▸ **What the exercise asks**: Below is a listing; reproduce exactly its lines from the one containing "red glue stick" to its last line, both ends kept, and no other lines.

▸ **Records shown**:
——————————
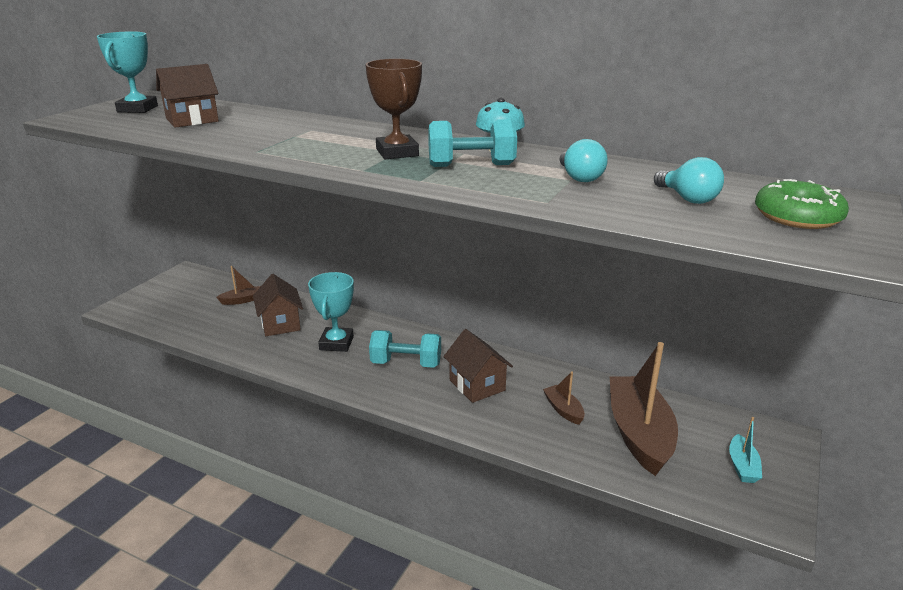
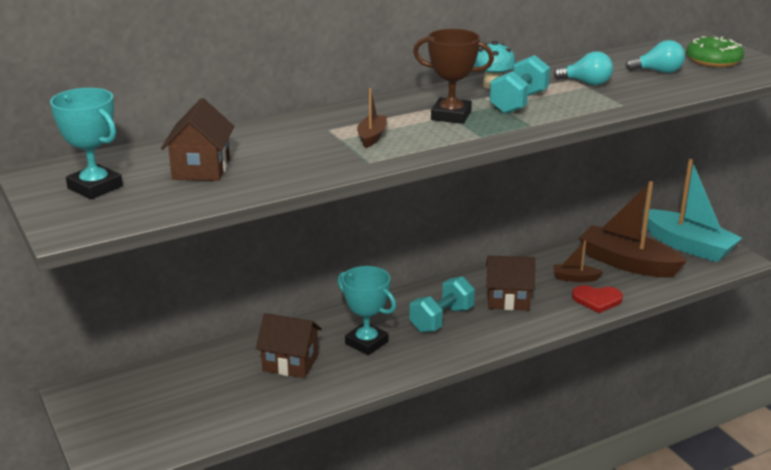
camera: 55 degrees left, 0 degrees up
brown boat [216,266,261,305] -> brown boat moved to [357,88,387,148]
turquoise boat [729,417,762,483] -> turquoise boat [643,159,742,262], size x2.22
none -> red heart [572,285,623,313]

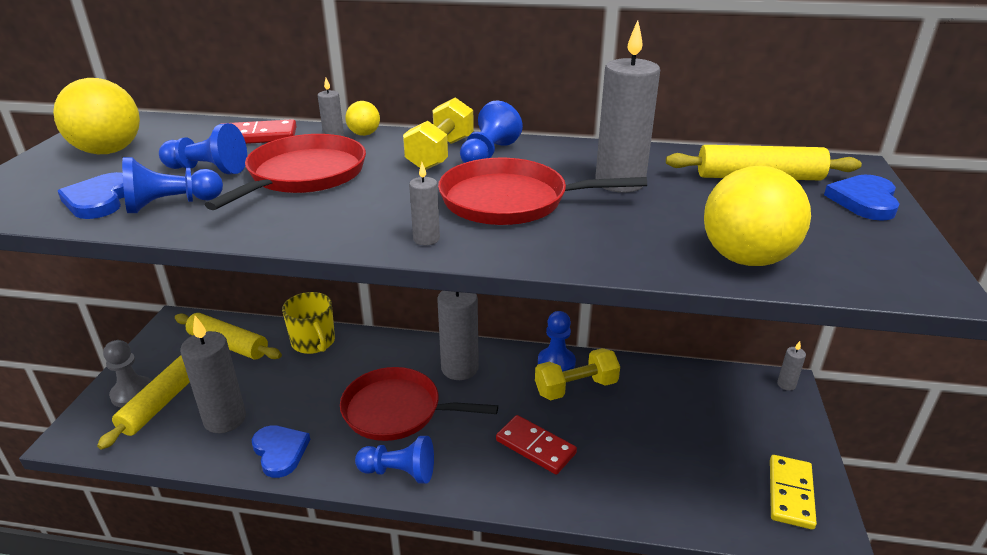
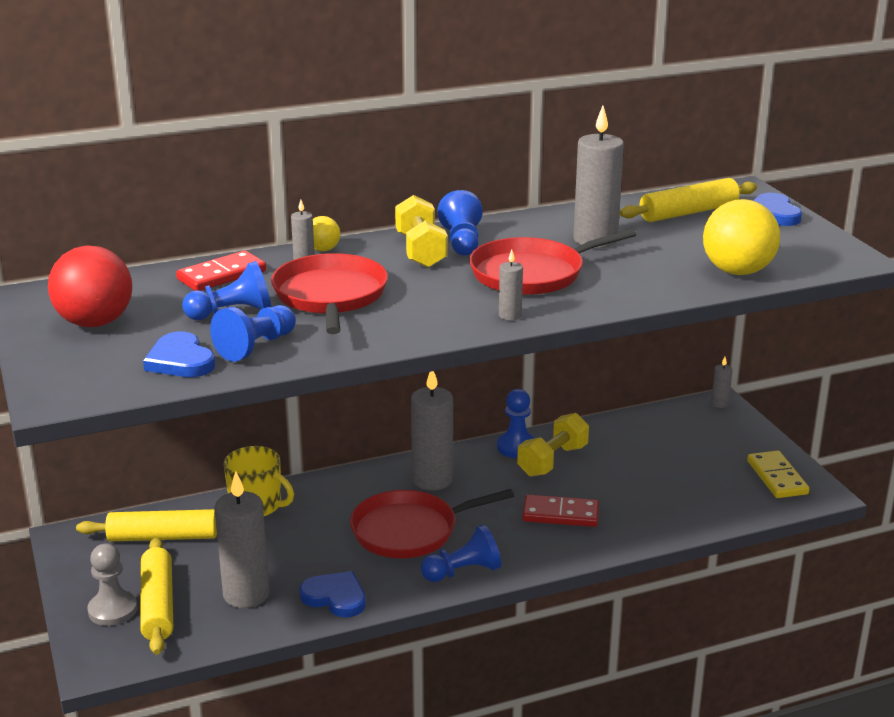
camera: 30 degrees left, 5 degrees down
yellow ball [53,78,140,154] -> red ball [48,245,132,327]

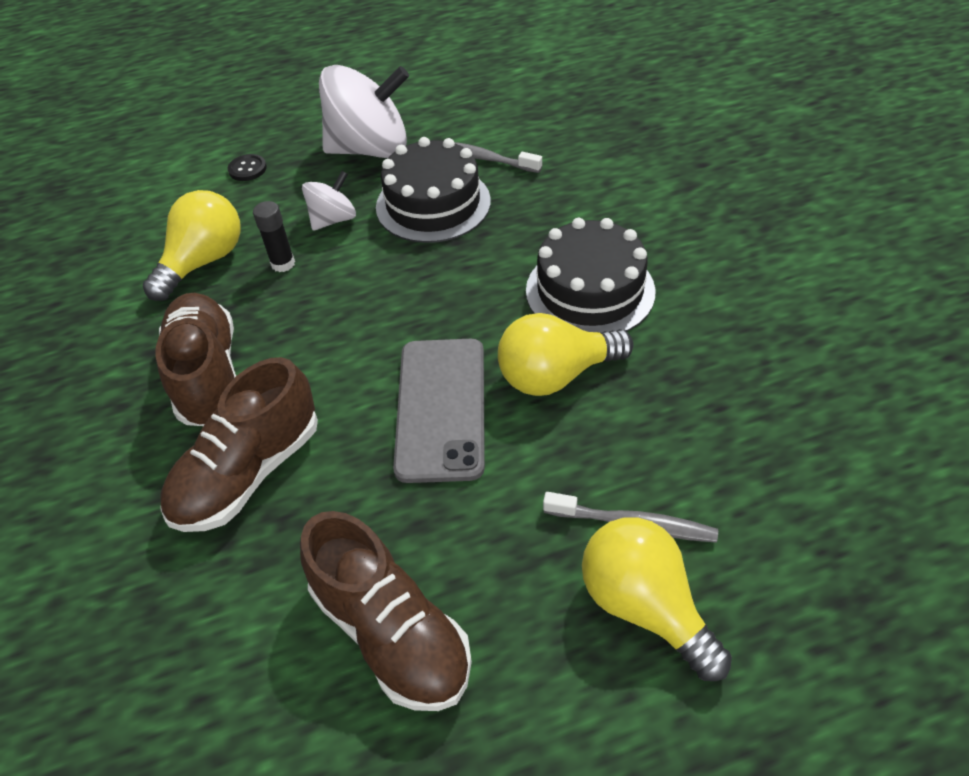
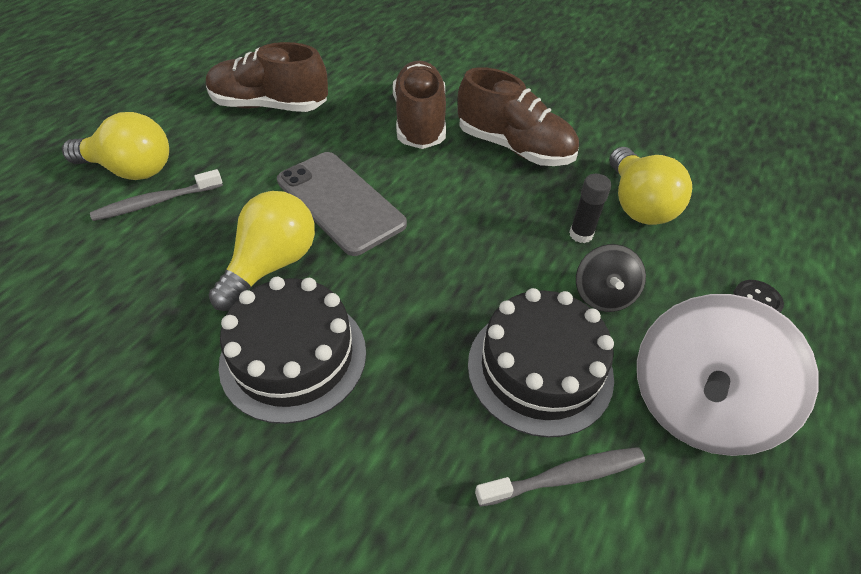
camera: 135 degrees right, 0 degrees up
white spinning top [302,171,356,231] -> black spinning top [576,244,646,312]

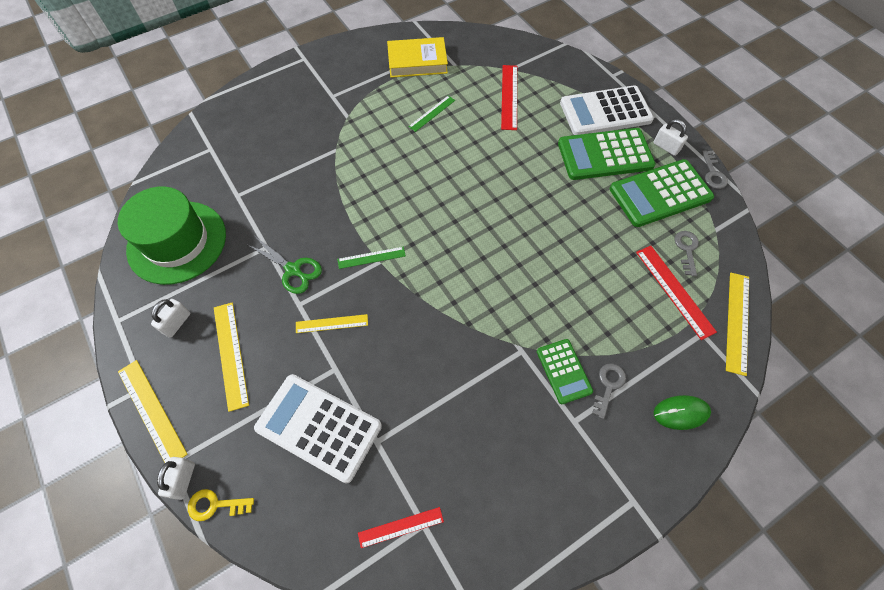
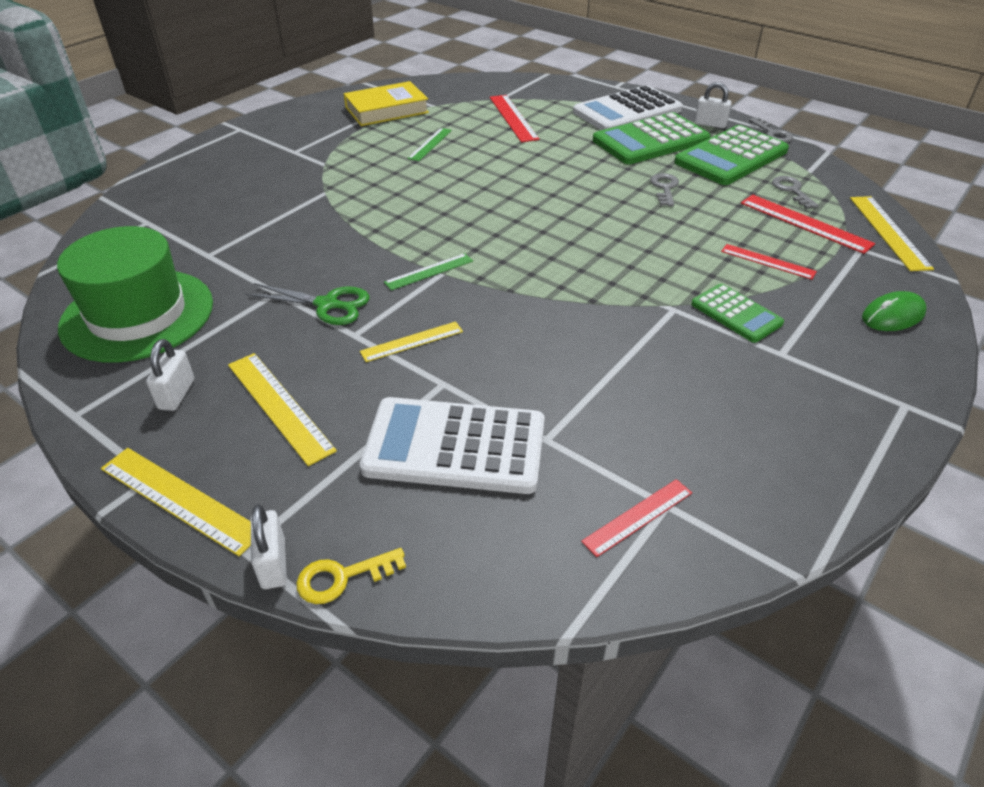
camera: 20 degrees left, 20 degrees down
grey key [592,363,626,419] -> grey key moved to [650,173,679,206]
none -> red ruler [721,244,817,280]

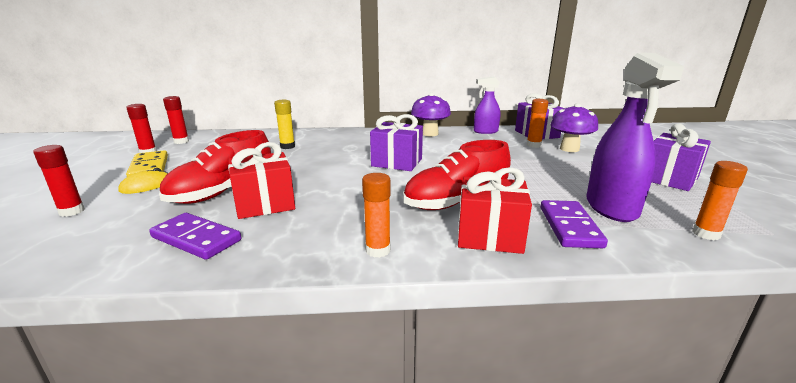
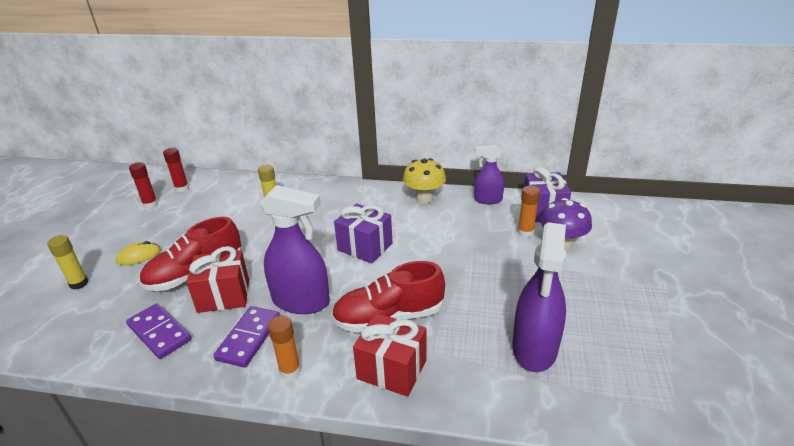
camera: 15 degrees right, 10 degrees up
red glue stick [33,145,85,217] -> yellow glue stick [47,235,88,290]
yellow domino [126,150,168,177] -> none
purple mushroom [411,93,451,137] -> yellow mushroom [403,158,446,203]
purple domino [540,200,608,248] -> purple domino moved to [213,306,280,368]
purple gift [652,124,711,191] -> none
orange glue stick [692,161,748,240] -> none
none -> purple spray bottle [260,185,330,314]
——————————
▸ **Output below**:
red glue stick [33,145,85,217] -> yellow glue stick [47,235,88,290]
yellow domino [126,150,168,177] -> none
purple mushroom [411,93,451,137] -> yellow mushroom [403,158,446,203]
purple domino [540,200,608,248] -> purple domino moved to [213,306,280,368]
purple gift [652,124,711,191] -> none
orange glue stick [692,161,748,240] -> none
none -> purple spray bottle [260,185,330,314]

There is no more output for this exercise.